**Exercise description**.
Work out how many lines below contain the word "blue", then give that number alone.

**Spatial object tracking data**.
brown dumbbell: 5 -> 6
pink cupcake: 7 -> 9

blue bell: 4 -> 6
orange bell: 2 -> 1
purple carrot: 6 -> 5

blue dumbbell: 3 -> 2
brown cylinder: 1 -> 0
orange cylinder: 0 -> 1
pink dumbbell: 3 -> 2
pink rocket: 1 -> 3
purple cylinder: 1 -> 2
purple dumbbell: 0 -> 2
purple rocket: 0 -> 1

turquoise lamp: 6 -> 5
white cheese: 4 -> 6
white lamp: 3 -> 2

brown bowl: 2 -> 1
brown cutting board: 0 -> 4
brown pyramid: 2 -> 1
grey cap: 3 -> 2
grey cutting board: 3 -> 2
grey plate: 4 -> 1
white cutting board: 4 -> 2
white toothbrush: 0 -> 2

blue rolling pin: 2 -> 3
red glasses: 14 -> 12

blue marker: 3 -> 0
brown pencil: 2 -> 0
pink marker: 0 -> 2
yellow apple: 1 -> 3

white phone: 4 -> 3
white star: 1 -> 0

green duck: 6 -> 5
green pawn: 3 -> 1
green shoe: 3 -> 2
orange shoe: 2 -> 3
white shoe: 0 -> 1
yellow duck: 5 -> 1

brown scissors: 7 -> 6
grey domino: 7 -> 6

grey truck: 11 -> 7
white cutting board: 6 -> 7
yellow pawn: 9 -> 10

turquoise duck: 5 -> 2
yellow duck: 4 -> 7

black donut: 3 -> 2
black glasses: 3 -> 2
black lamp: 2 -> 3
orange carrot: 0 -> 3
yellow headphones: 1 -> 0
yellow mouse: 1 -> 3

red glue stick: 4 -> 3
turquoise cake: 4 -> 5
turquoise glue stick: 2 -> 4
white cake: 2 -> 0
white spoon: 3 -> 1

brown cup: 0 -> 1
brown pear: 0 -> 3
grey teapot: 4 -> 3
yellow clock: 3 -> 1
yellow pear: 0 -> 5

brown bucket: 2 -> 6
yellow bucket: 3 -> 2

**Written answer**.
4